*What you will do*: Only these lines, please: the first one of the records through the one containing "Galavo: [337,229,368,260] ->", retyped exactly, both ends included and pictures omitted.

*Exercise material*:
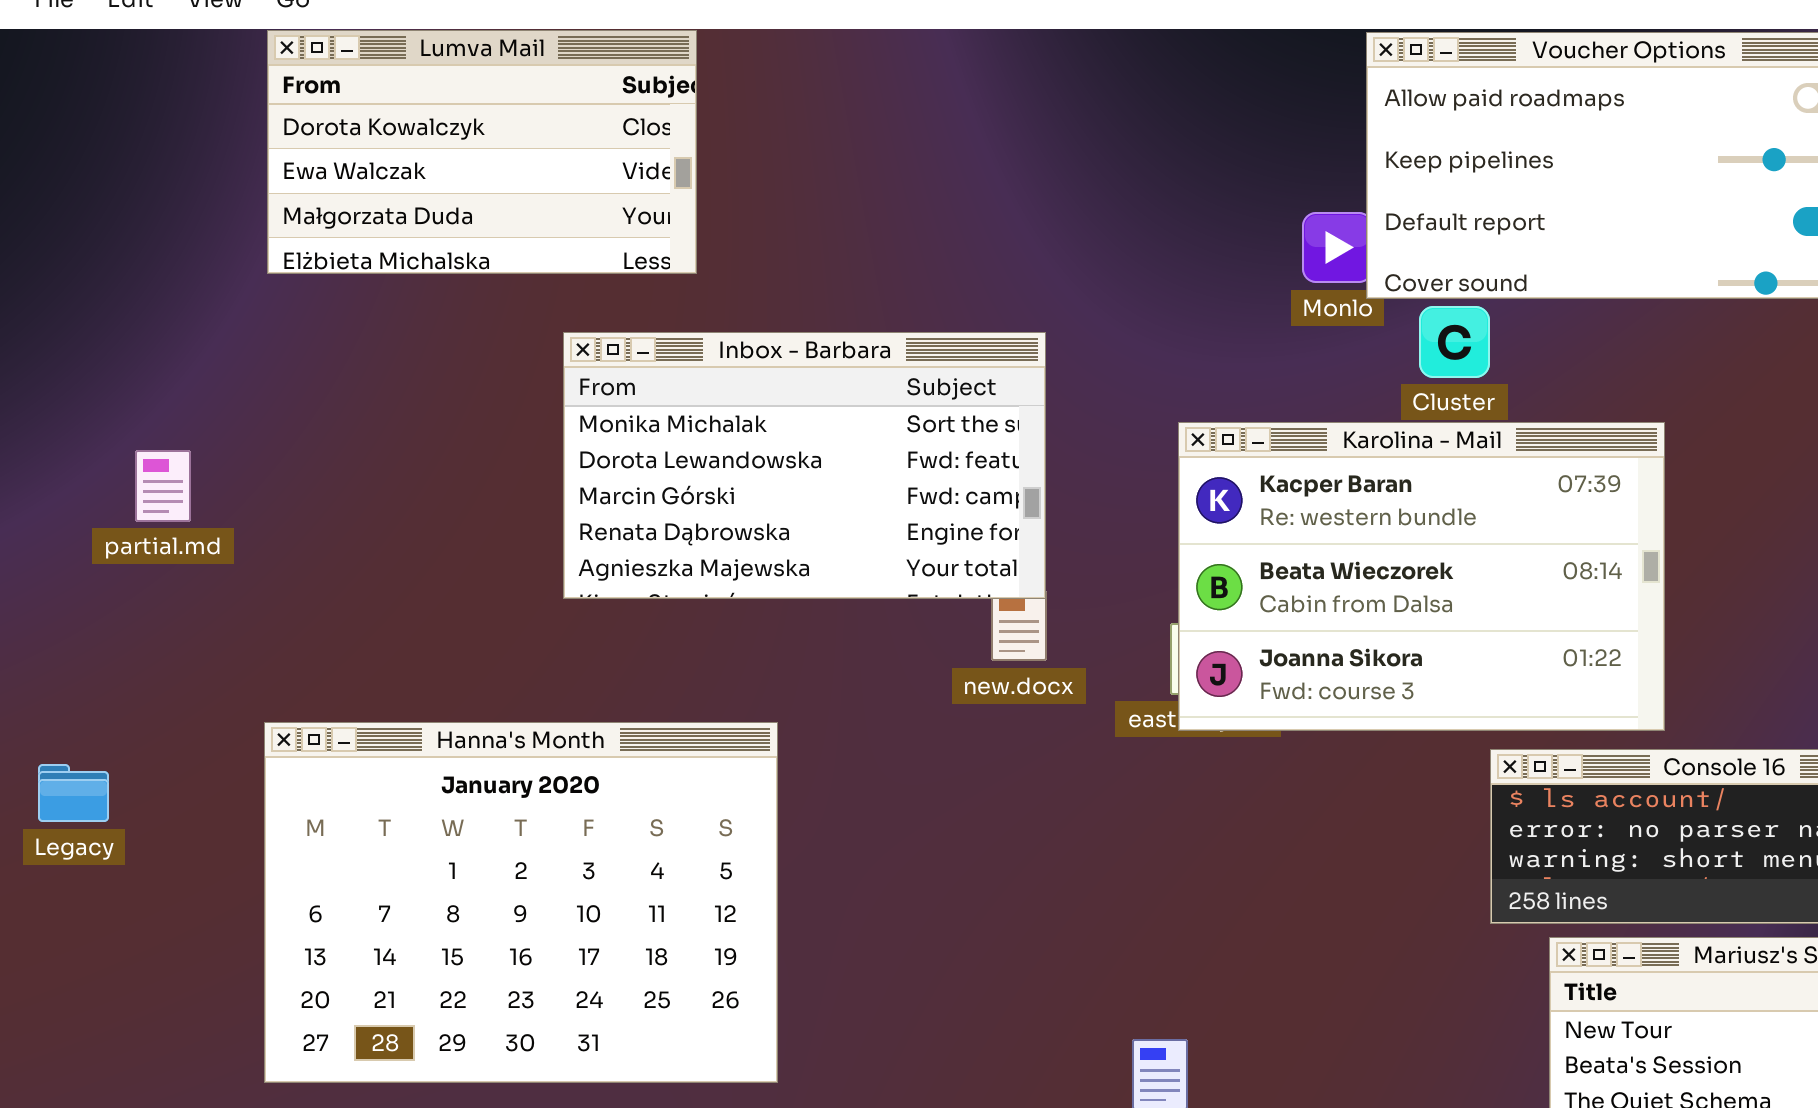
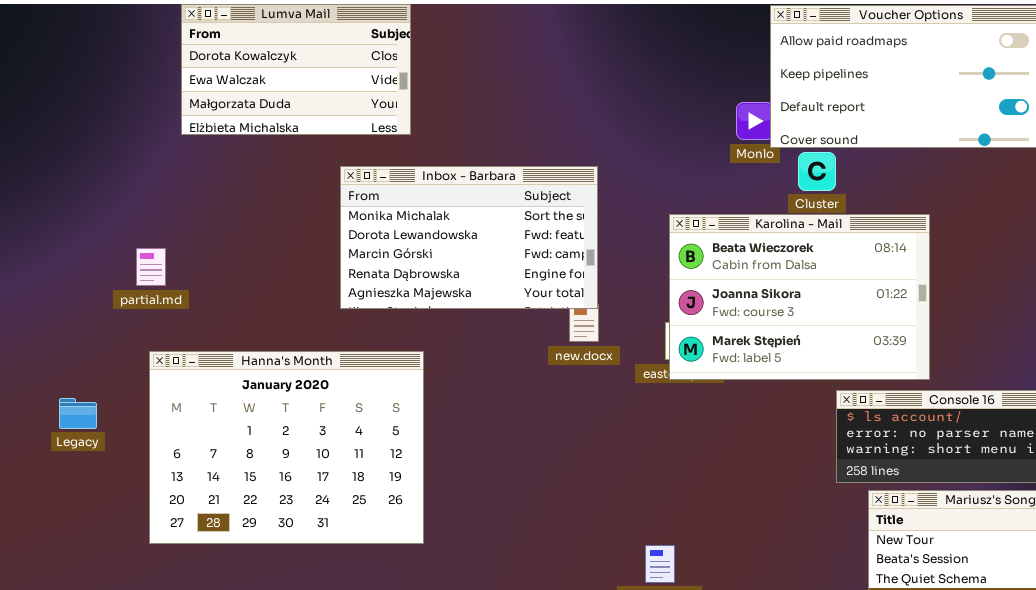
Karolina - Mail: [1178,422,1665,731] -> [669,214,930,380], scrolled down 1 row
partial.md: [135,450,191,522] -> [136,248,166,286], moved
Hanna's Month: [264,722,778,1083] -> [149,351,424,544], moved

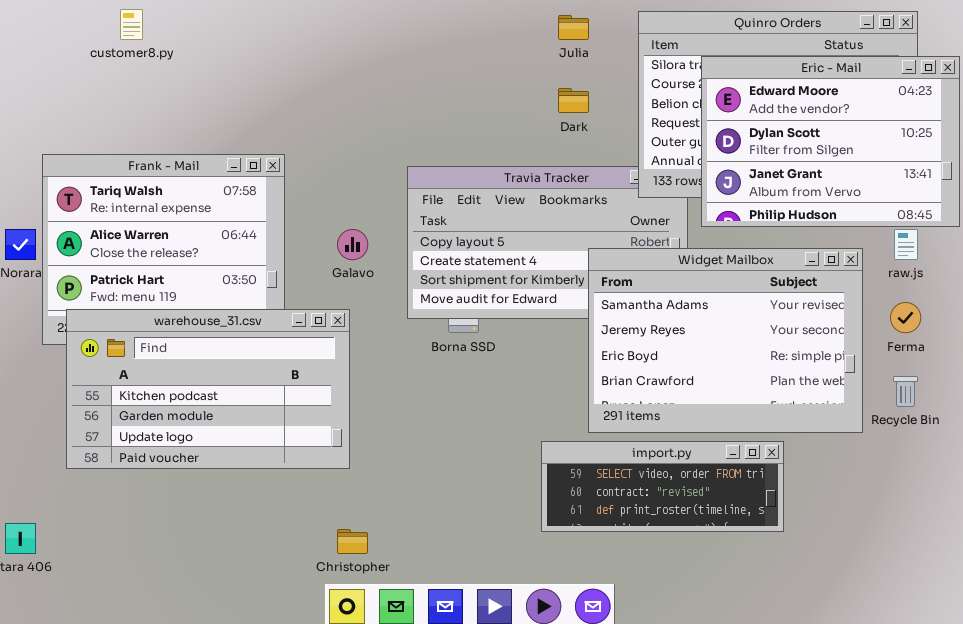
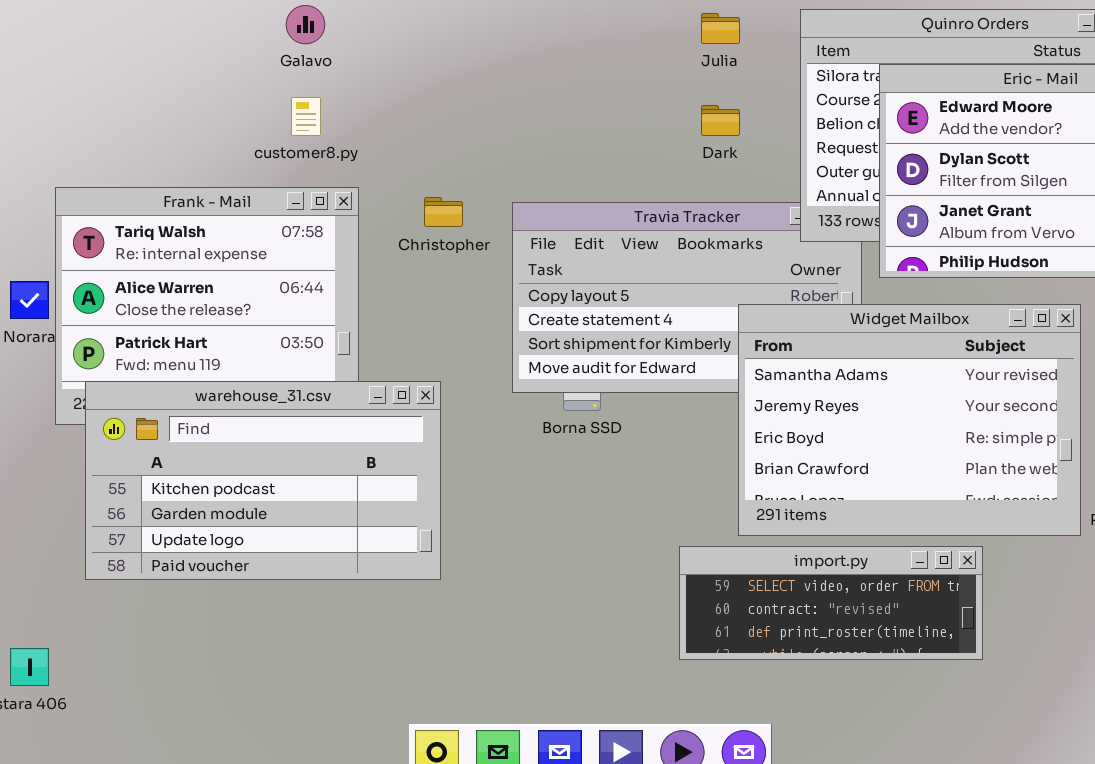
customer8.py: [120,9,143,40] -> [291,97,321,136], moved
Galavo: [337,229,368,260] -> [286,5,325,44], moved
Christopher: [337,529,368,554] -> [424,197,463,227], moved

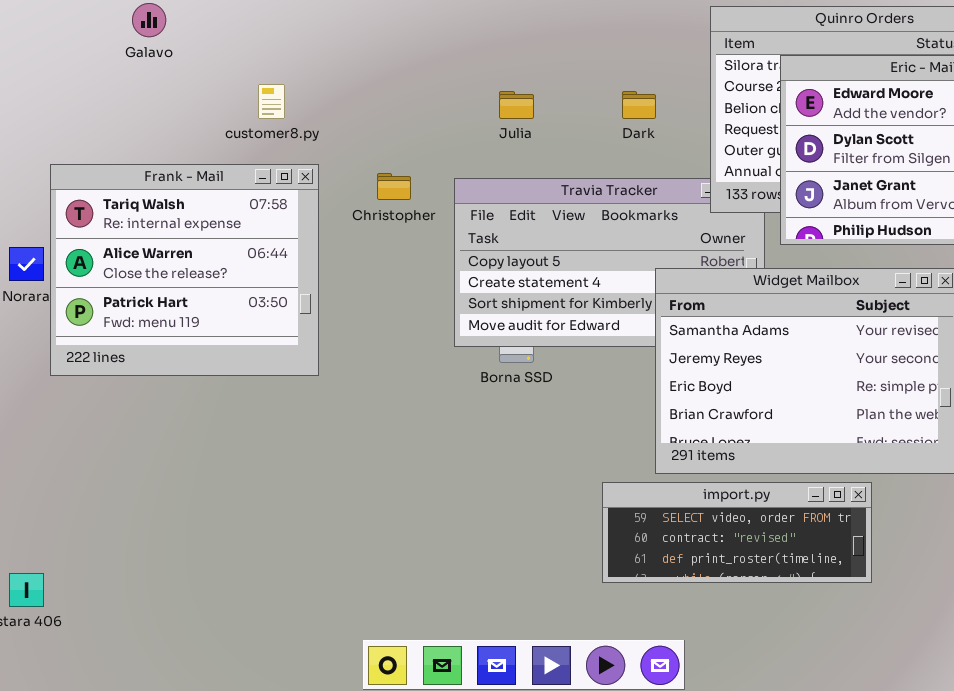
Galavo: [286,5,325,44] -> [132,3,166,37], moved
Julia: [701,13,740,44] -> [499,91,534,119], moved
warehouse_31.csv: [85,381,441,580] -> none, closed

*Finished exercise*:
Karolina - Mail: [1178,422,1665,731] -> [669,214,930,380], scrolled down 1 row
partial.md: [135,450,191,522] -> [136,248,166,286], moved
Hanna's Month: [264,722,778,1083] -> [149,351,424,544], moved

customer8.py: [120,9,143,40] -> [291,97,321,136], moved
Galavo: [337,229,368,260] -> [286,5,325,44], moved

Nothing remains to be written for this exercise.